Problem details: Once the line containing "(289, 278) = (239, 215): red" is located, give it again exactly, together with each line that follows it to the end of the entries, and add nothing else.

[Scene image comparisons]

---------------

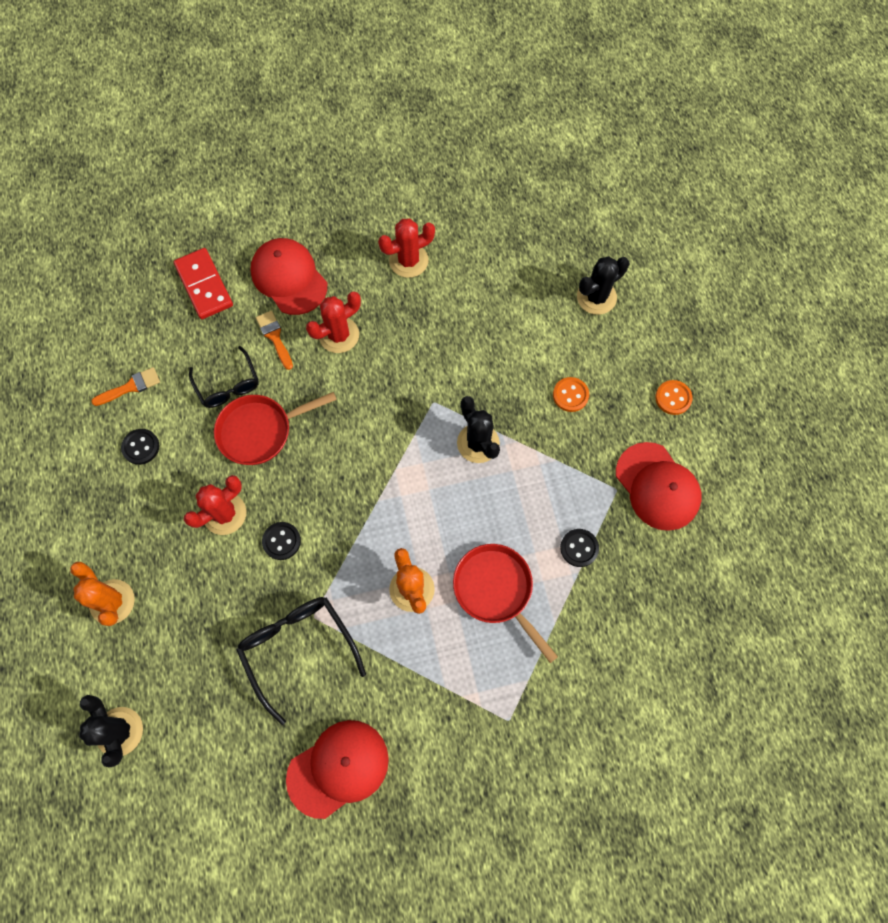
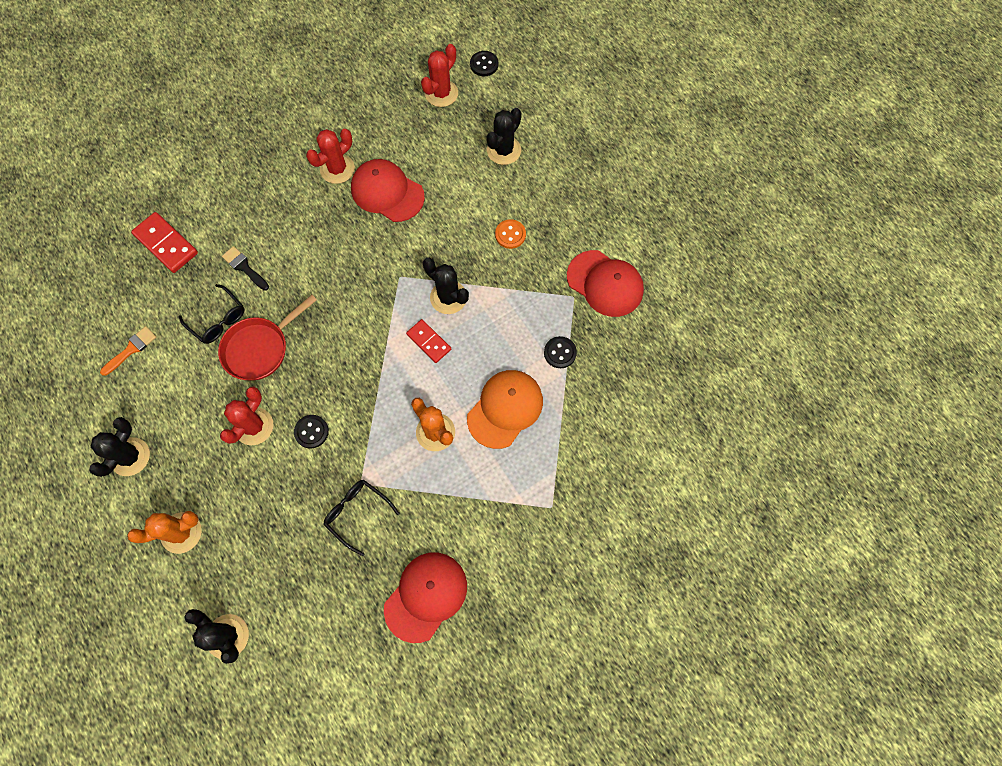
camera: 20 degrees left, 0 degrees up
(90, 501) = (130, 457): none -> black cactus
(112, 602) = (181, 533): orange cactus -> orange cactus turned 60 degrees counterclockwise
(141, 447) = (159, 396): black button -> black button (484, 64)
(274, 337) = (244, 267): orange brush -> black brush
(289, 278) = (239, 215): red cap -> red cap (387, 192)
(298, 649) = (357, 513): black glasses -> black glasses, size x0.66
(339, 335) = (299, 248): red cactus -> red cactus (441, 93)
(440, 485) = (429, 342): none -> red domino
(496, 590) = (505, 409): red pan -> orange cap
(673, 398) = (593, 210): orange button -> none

---------------

Result of this task:
(289, 278) = (239, 215): red cap -> red cap (387, 192)
(298, 649) = (357, 513): black glasses -> black glasses, size x0.66
(339, 335) = (299, 248): red cactus -> red cactus (441, 93)
(440, 485) = (429, 342): none -> red domino
(496, 590) = (505, 409): red pan -> orange cap
(673, 398) = (593, 210): orange button -> none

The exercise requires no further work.